Task item: Exactly as they stand, give the records below again, with no images.

[Object state change records]
********

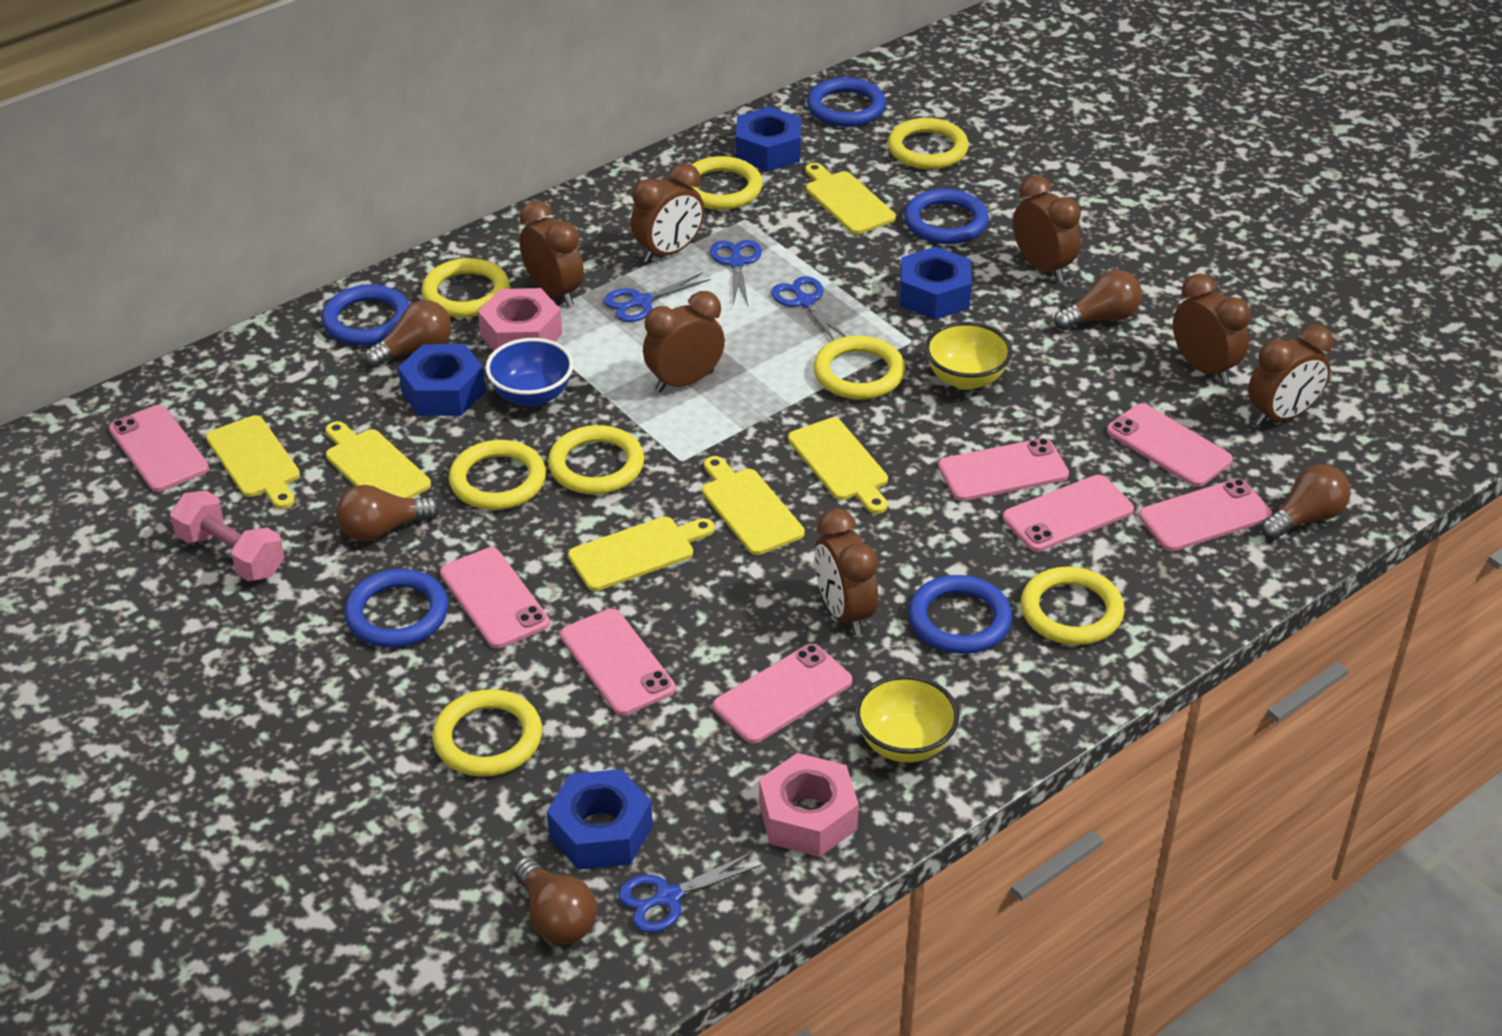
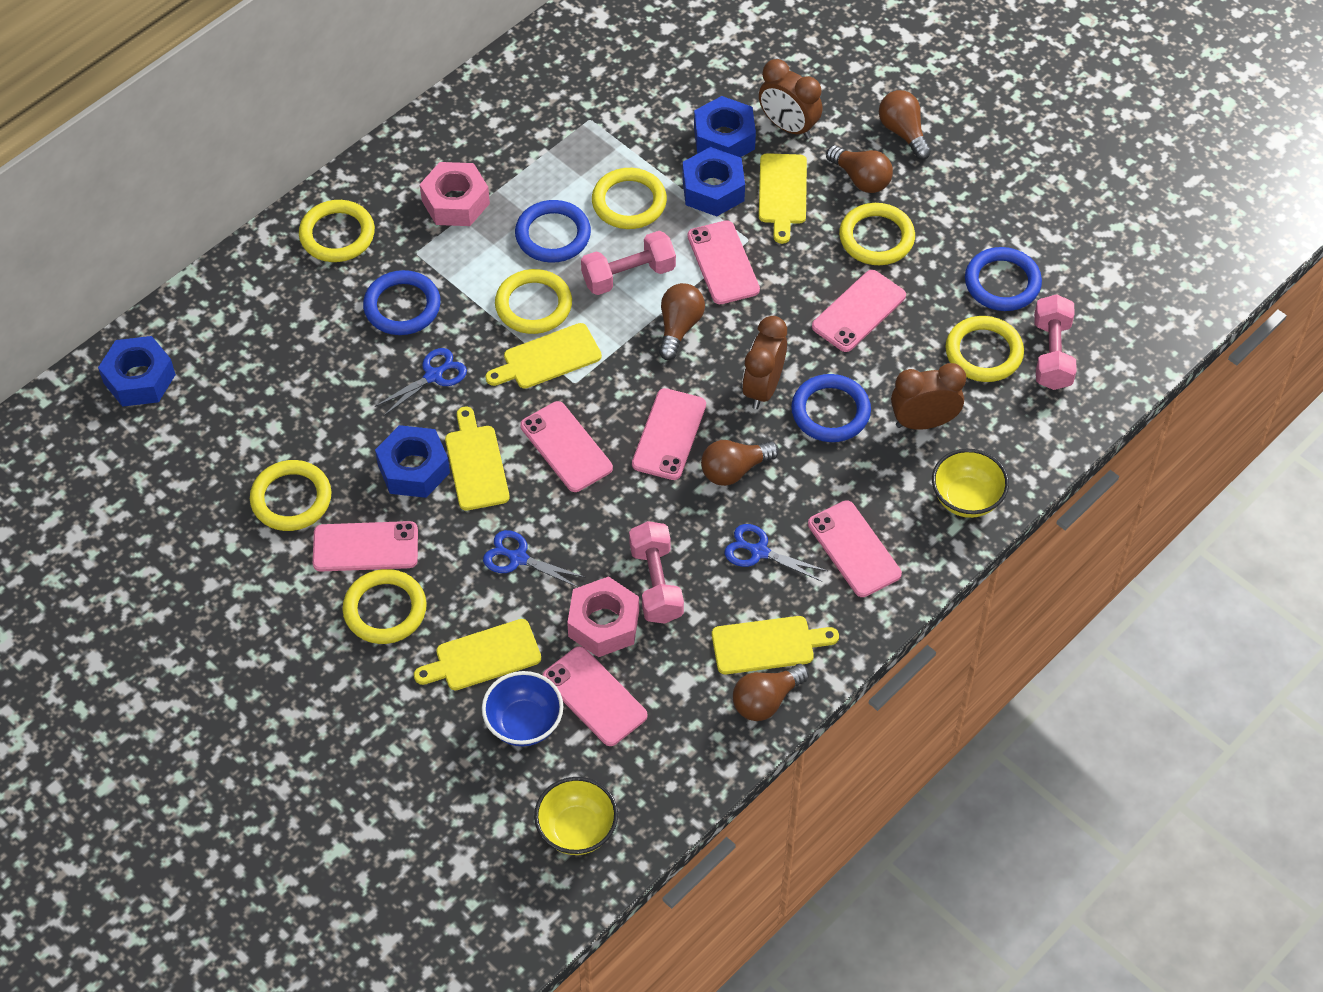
blue ring: 5 -> 4
blue scissors: 4 -> 3
brown clock: 7 -> 3
pink dumbbell: 1 -> 3
pink phone: 8 -> 7
yellow cutting board: 6 -> 5
yellow ring: 8 -> 7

********

Task solution:
blue ring: 5 -> 4
blue scissors: 4 -> 3
brown clock: 7 -> 3
pink dumbbell: 1 -> 3
pink phone: 8 -> 7
yellow cutting board: 6 -> 5
yellow ring: 8 -> 7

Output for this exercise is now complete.